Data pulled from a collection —
========================================

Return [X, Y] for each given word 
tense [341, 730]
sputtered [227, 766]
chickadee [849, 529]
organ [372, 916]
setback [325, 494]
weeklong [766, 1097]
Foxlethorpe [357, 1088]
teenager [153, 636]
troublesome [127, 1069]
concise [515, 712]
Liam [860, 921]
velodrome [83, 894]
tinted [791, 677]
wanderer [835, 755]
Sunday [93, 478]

========================================

Task directions — Copy out the lines of the material verbatim, beginning at the line that contains "chickadee [849, 529]" and continuing through the last line of the material.

Full answer —
chickadee [849, 529]
organ [372, 916]
setback [325, 494]
weeklong [766, 1097]
Foxlethorpe [357, 1088]
teenager [153, 636]
troublesome [127, 1069]
concise [515, 712]
Liam [860, 921]
velodrome [83, 894]
tinted [791, 677]
wanderer [835, 755]
Sunday [93, 478]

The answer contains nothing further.